╔══

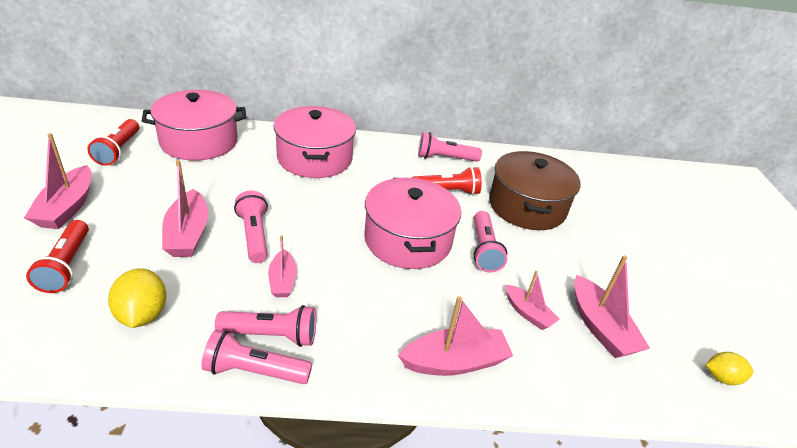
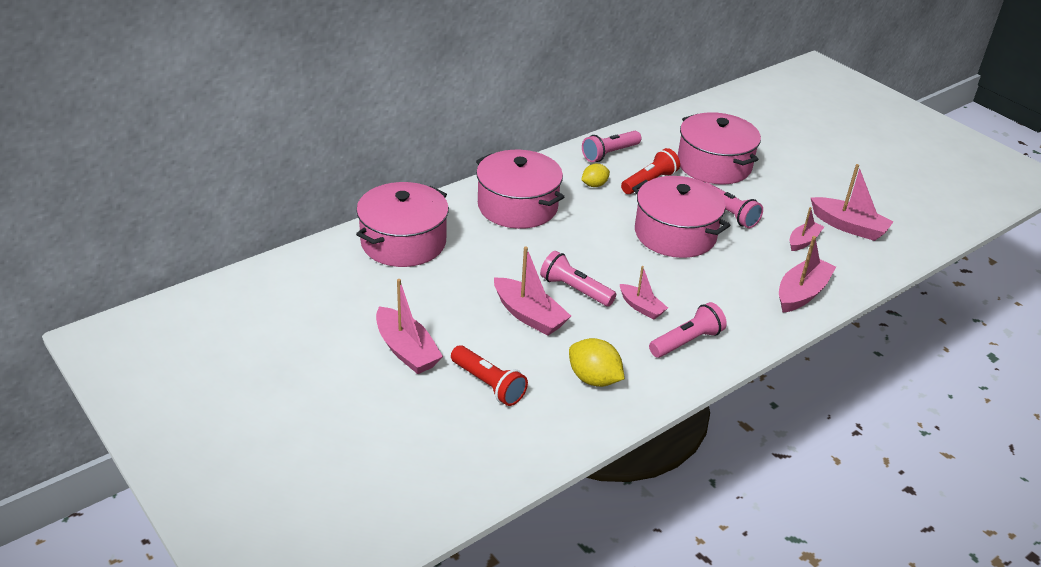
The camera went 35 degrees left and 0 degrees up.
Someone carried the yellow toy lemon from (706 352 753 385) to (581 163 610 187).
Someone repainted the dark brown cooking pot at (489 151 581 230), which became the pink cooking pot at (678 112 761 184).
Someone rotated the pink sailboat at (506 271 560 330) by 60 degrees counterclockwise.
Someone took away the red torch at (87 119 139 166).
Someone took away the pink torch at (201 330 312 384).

╚══
╔══

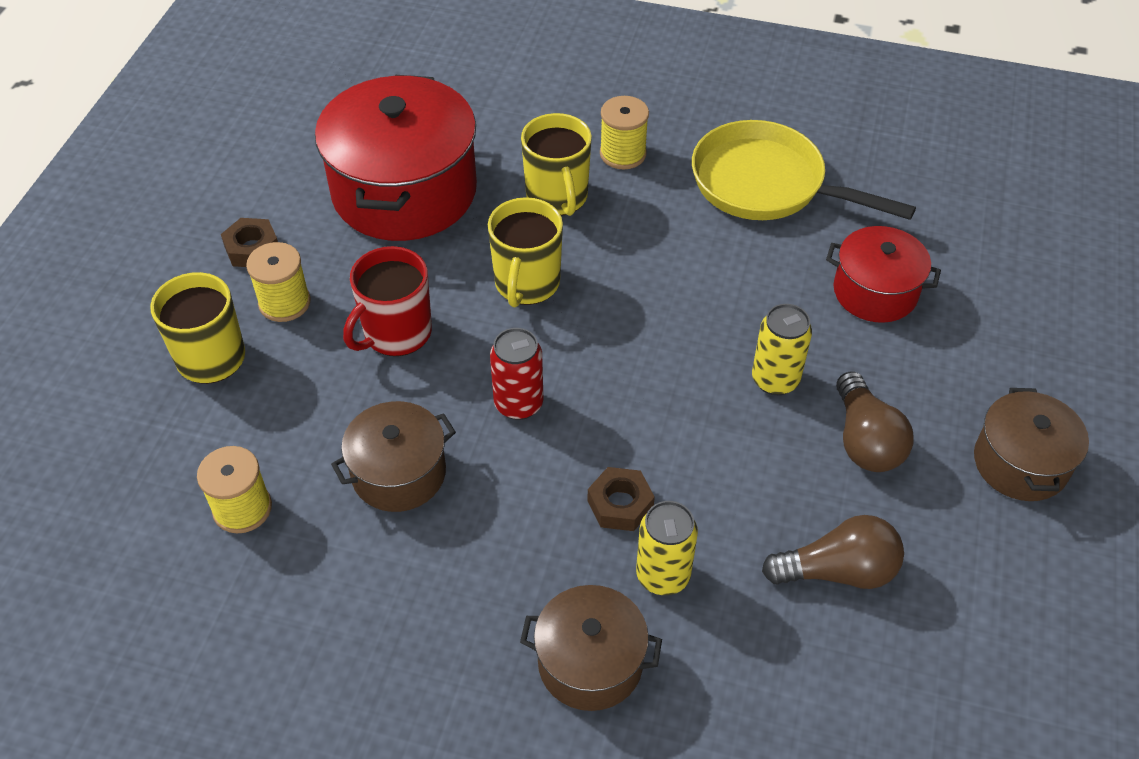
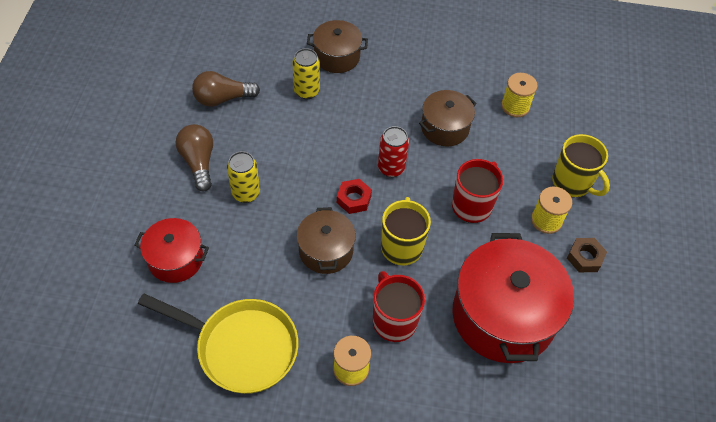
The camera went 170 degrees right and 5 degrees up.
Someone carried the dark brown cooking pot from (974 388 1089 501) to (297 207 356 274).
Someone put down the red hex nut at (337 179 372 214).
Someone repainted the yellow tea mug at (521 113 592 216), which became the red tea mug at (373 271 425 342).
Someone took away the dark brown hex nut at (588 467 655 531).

╚══

_What needs to be done_
Only the lines above from the line containing "Someone rotated the" through the line containing "Someone took away the pink" should be retyped, exactly and with both ends included.

_Your response_
Someone rotated the pink sailboat at (506 271 560 330) by 60 degrees counterclockwise.
Someone took away the red torch at (87 119 139 166).
Someone took away the pink torch at (201 330 312 384).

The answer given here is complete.